__Available records__
+ + + +

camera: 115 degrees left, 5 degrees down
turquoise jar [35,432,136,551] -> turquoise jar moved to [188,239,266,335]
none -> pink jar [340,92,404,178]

+ + + +

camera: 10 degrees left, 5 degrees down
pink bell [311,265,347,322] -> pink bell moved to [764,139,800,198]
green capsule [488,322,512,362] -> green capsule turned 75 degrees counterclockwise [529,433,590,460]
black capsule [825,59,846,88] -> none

+ + + +

__What you have to do__
Transcribe the records above exactly, beginning at the line that contains "camera: 115 degrees left, 5 degrees down" and ending with the line that contains "none -> pink jar [340,92,404,178]", both included, and nothing else.

__Answer to the exercise__
camera: 115 degrees left, 5 degrees down
turquoise jar [35,432,136,551] -> turquoise jar moved to [188,239,266,335]
none -> pink jar [340,92,404,178]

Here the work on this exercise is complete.